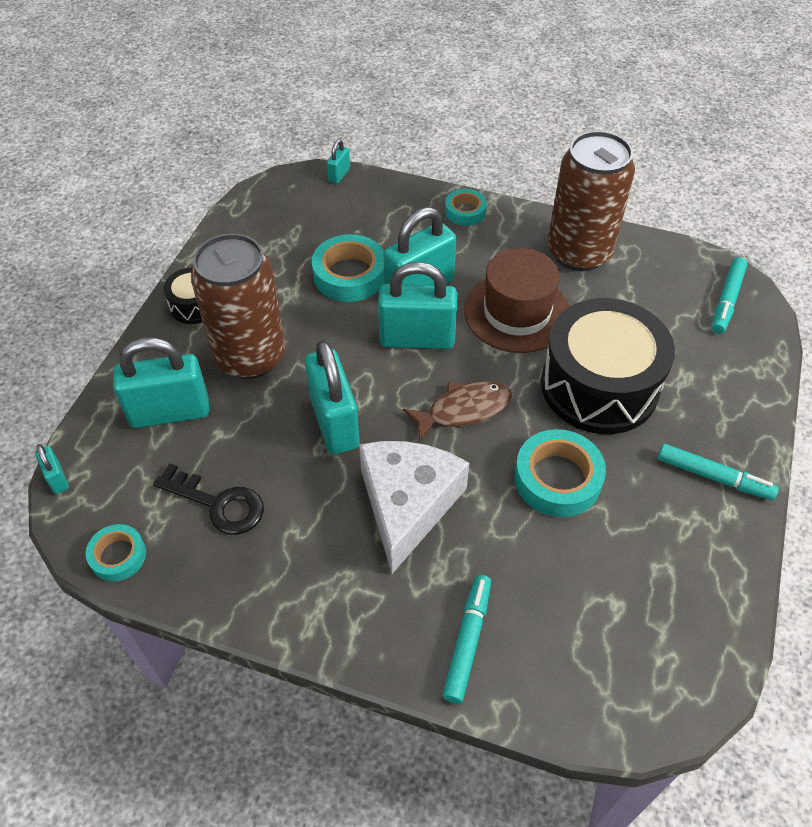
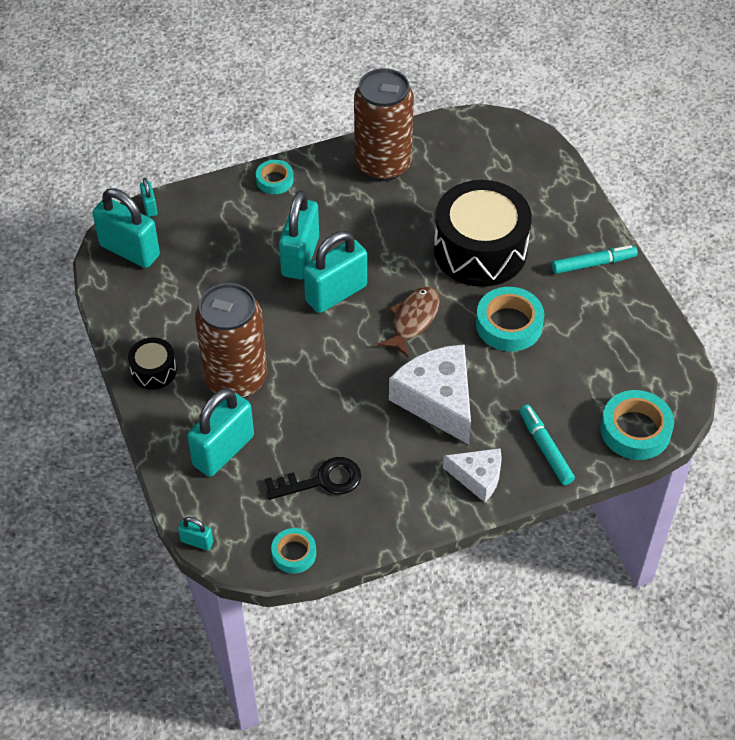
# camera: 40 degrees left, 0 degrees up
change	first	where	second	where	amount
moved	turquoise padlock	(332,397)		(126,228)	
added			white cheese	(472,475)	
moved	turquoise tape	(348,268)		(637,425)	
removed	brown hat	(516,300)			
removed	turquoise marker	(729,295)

• Directions for this task: An exact copy of the records above is needed, with the pictures removed.

• Answer:
# camera: 40 degrees left, 0 degrees up
change	first	where	second	where	amount
moved	turquoise padlock	(332,397)		(126,228)	
added			white cheese	(472,475)	
moved	turquoise tape	(348,268)		(637,425)	
removed	brown hat	(516,300)			
removed	turquoise marker	(729,295)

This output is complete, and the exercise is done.